-- Listed records --
§
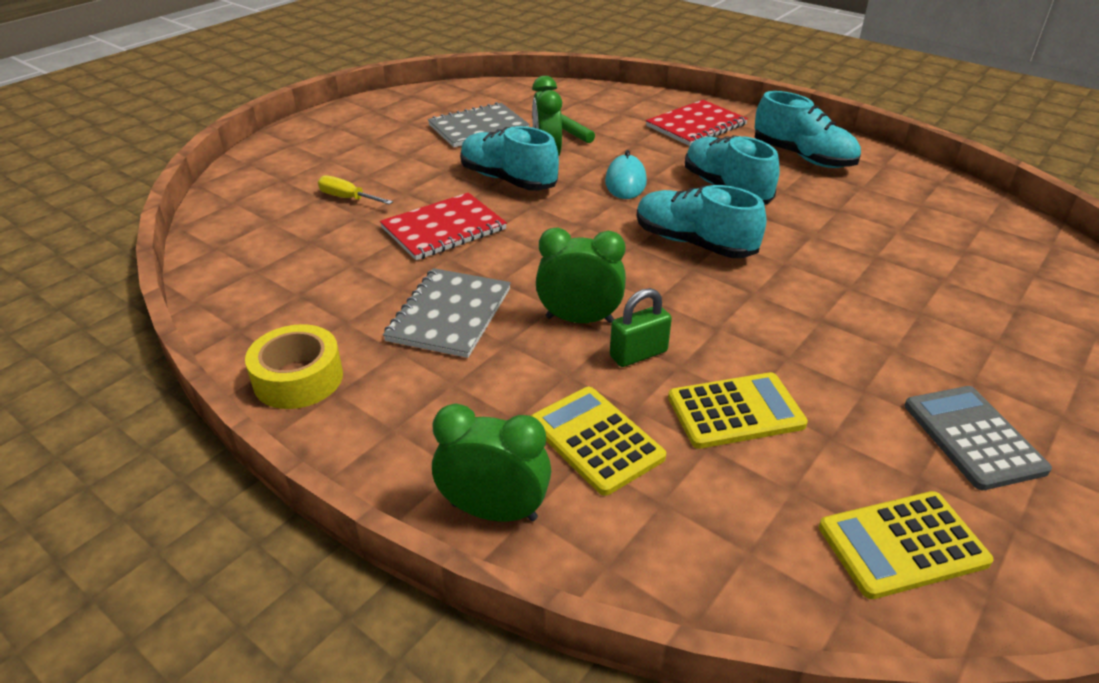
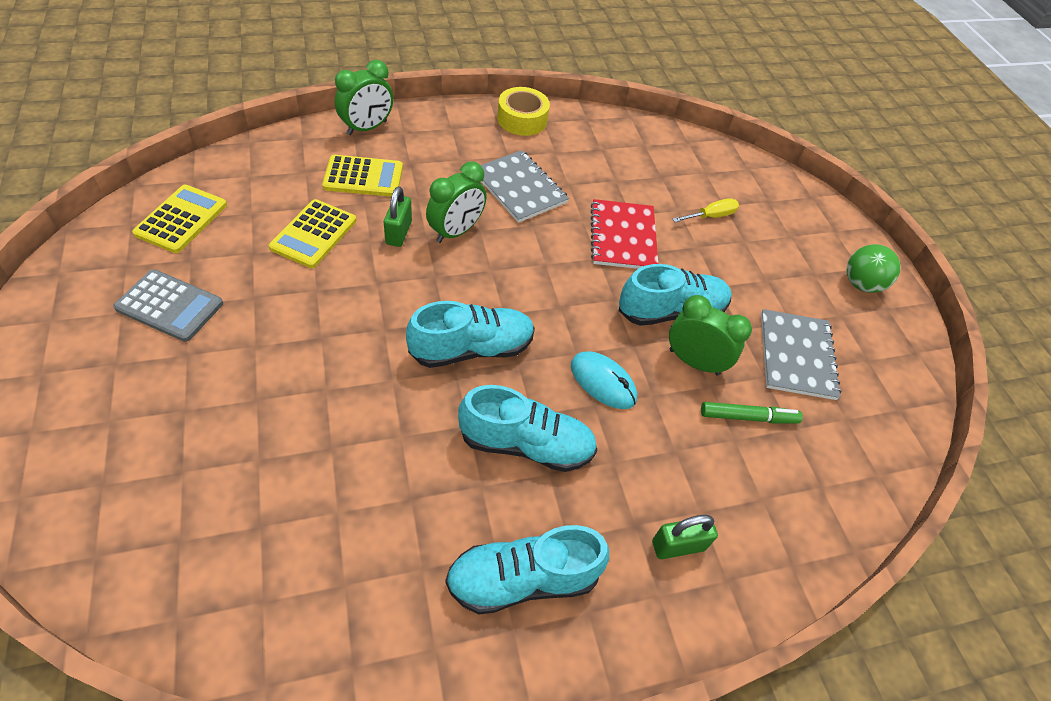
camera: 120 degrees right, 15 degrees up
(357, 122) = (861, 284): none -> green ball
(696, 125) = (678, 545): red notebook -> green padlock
§
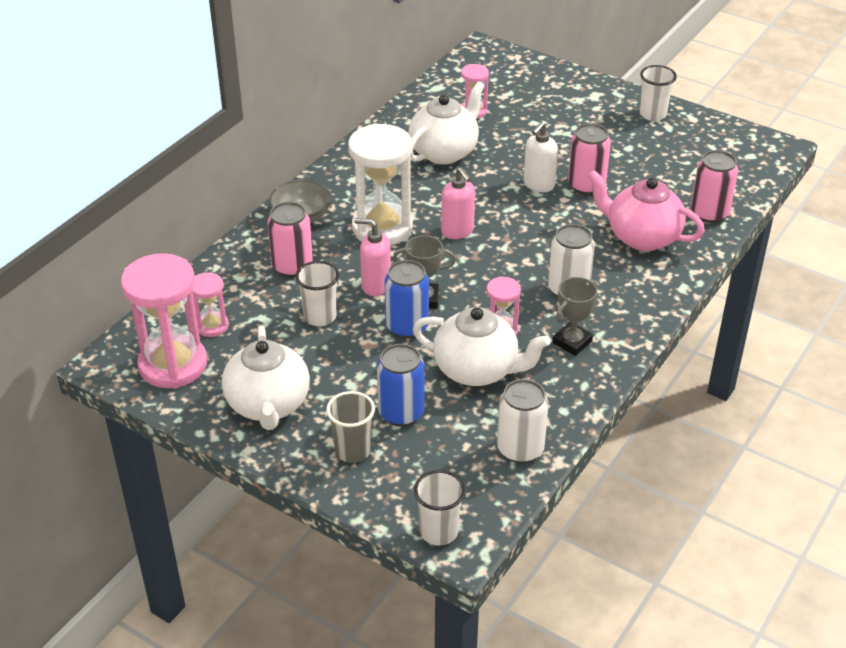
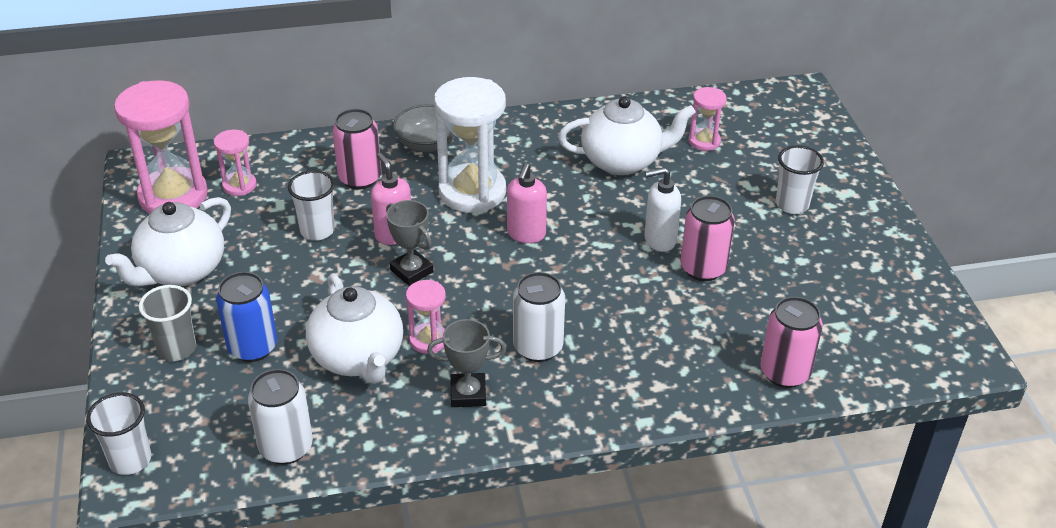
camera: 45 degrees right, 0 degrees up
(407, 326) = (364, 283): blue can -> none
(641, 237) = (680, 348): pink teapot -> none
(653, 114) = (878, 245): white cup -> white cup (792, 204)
§
-- Work item --
Restate word for word the entries above from the line with "camera: 45 degrees right, 0 degrees up" through the line with "(653, 114) = (878, 245): white", inclusive, leaving out everything else.

-- Solution --
camera: 45 degrees right, 0 degrees up
(407, 326) = (364, 283): blue can -> none
(641, 237) = (680, 348): pink teapot -> none
(653, 114) = (878, 245): white cup -> white cup (792, 204)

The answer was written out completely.